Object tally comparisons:
-=-=-=-=-
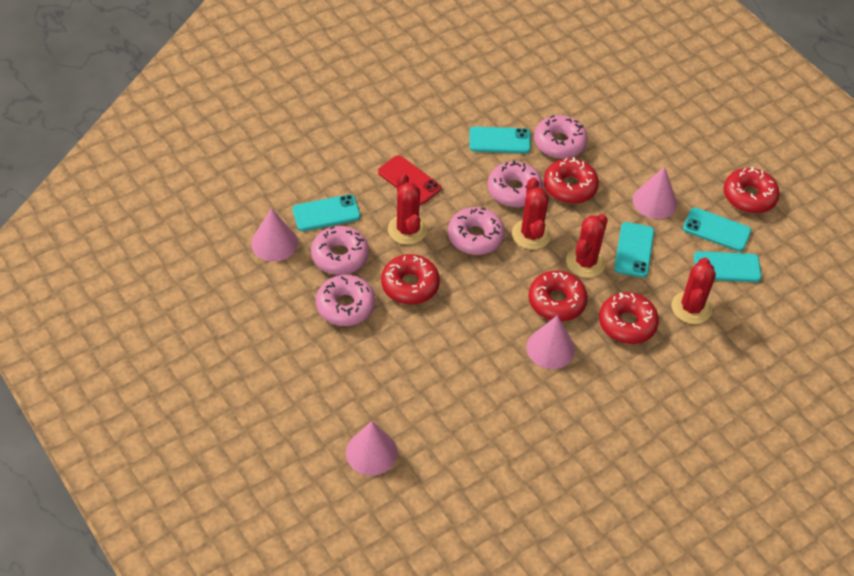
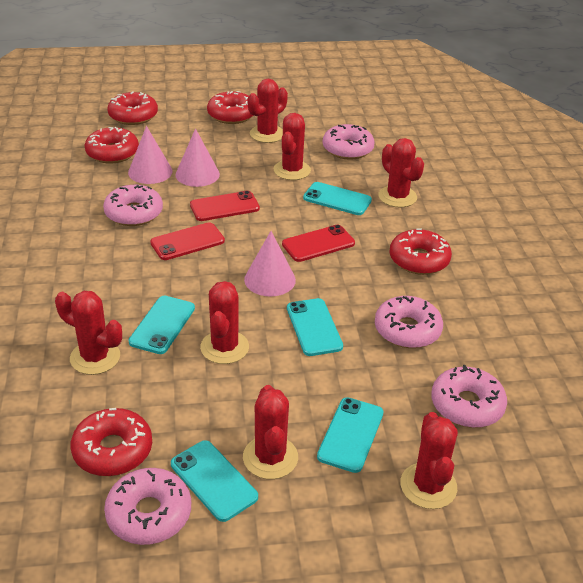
pink cone: [251,208,298,262] [346,421,398,476] [526,315,575,369] [633,166,677,219] = 4 -> [128,126,173,184] [176,128,220,187] [244,231,296,296] = 3
red cactus: [388,173,427,245] [512,178,551,250] [566,214,608,278] [671,258,716,324] = 4 -> [55,291,122,375] [200,281,249,364] [243,385,298,479] [248,79,288,143] [274,113,311,180] [378,138,424,207] [401,412,458,509] = 7
red phone: [378,155,441,205] = 1 -> [150,222,225,260] [190,191,260,221] [282,225,355,262] = 3

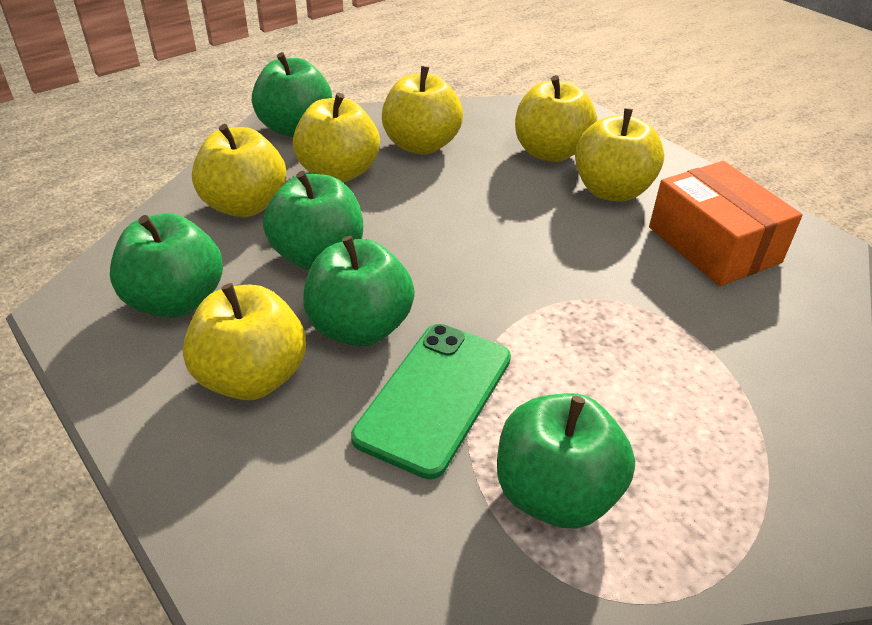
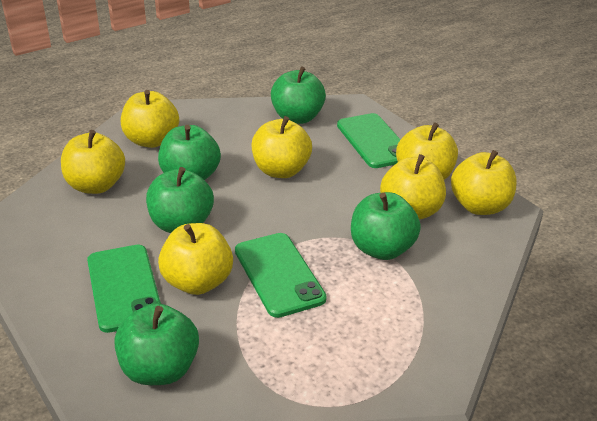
green phone: [351,324,511,479] = 1 -> [87,245,161,333] [235,233,327,318] [337,113,401,168] = 3
orange box: [649,161,803,286] = 1 -> none = 0
yellow apple: [183,283,306,400] [192,124,286,217] [293,93,380,182] [382,66,463,155] [515,75,598,162] [575,108,664,202] = 6 -> [61,130,125,194] [121,90,179,148] [158,223,233,295] [252,116,312,178] [380,154,446,220] [396,122,458,180] [451,150,517,215] = 7

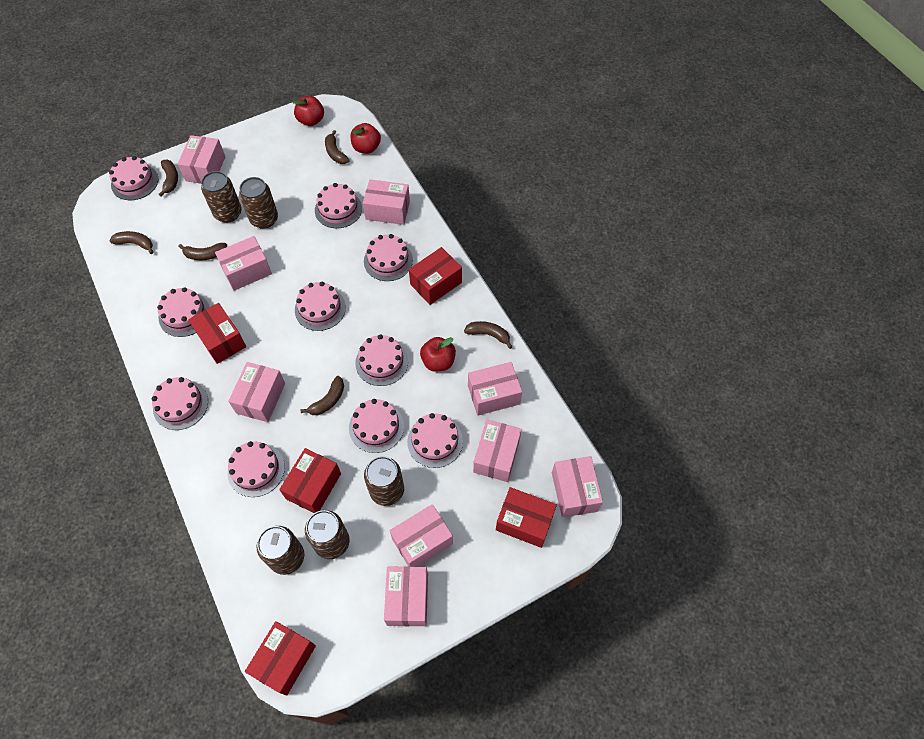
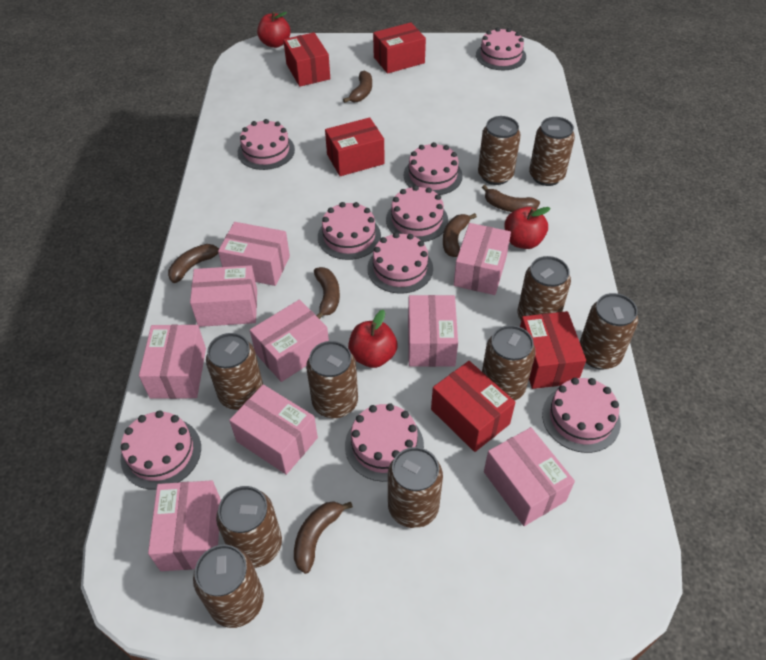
brown can: [201,171,242,223] [239,177,278,229] [256,526,304,575] [305,510,350,559] [364,456,404,506] = 5 -> [193,545,264,628] [206,333,263,410] [216,486,282,568] [306,341,358,418] [388,447,443,528] [478,116,521,185] [482,325,536,401] [518,256,571,320] [529,117,575,186] [580,293,638,369] = 10
pink cake: [109,156,158,200] [152,377,208,430] [157,287,210,337] [228,441,285,497] [295,282,346,331] [315,183,362,228] [349,399,404,453] [355,334,408,386] [364,234,413,281] [407,413,463,468] = 10 -> [121,410,201,490] [238,119,295,170] [318,202,381,260] [345,403,424,482] [367,232,433,294] [386,185,448,242] [403,142,463,195] [476,27,526,70] [542,378,621,453] = 9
-=-=-=-=-
EXERCISE BRIEF: Exact output of each line above is wanted, without the pictures.

TASK ANSWER:
pink cone: [251,208,298,262] [346,421,398,476] [526,315,575,369] [633,166,677,219] = 4 -> [128,126,173,184] [176,128,220,187] [244,231,296,296] = 3
red cactus: [388,173,427,245] [512,178,551,250] [566,214,608,278] [671,258,716,324] = 4 -> [55,291,122,375] [200,281,249,364] [243,385,298,479] [248,79,288,143] [274,113,311,180] [378,138,424,207] [401,412,458,509] = 7
red phone: [378,155,441,205] = 1 -> [150,222,225,260] [190,191,260,221] [282,225,355,262] = 3

green phone: [351,324,511,479] = 1 -> [87,245,161,333] [235,233,327,318] [337,113,401,168] = 3
orange box: [649,161,803,286] = 1 -> none = 0
yellow apple: [183,283,306,400] [192,124,286,217] [293,93,380,182] [382,66,463,155] [515,75,598,162] [575,108,664,202] = 6 -> [61,130,125,194] [121,90,179,148] [158,223,233,295] [252,116,312,178] [380,154,446,220] [396,122,458,180] [451,150,517,215] = 7

brown can: [201,171,242,223] [239,177,278,229] [256,526,304,575] [305,510,350,559] [364,456,404,506] = 5 -> [193,545,264,628] [206,333,263,410] [216,486,282,568] [306,341,358,418] [388,447,443,528] [478,116,521,185] [482,325,536,401] [518,256,571,320] [529,117,575,186] [580,293,638,369] = 10
pink cake: [109,156,158,200] [152,377,208,430] [157,287,210,337] [228,441,285,497] [295,282,346,331] [315,183,362,228] [349,399,404,453] [355,334,408,386] [364,234,413,281] [407,413,463,468] = 10 -> [121,410,201,490] [238,119,295,170] [318,202,381,260] [345,403,424,482] [367,232,433,294] [386,185,448,242] [403,142,463,195] [476,27,526,70] [542,378,621,453] = 9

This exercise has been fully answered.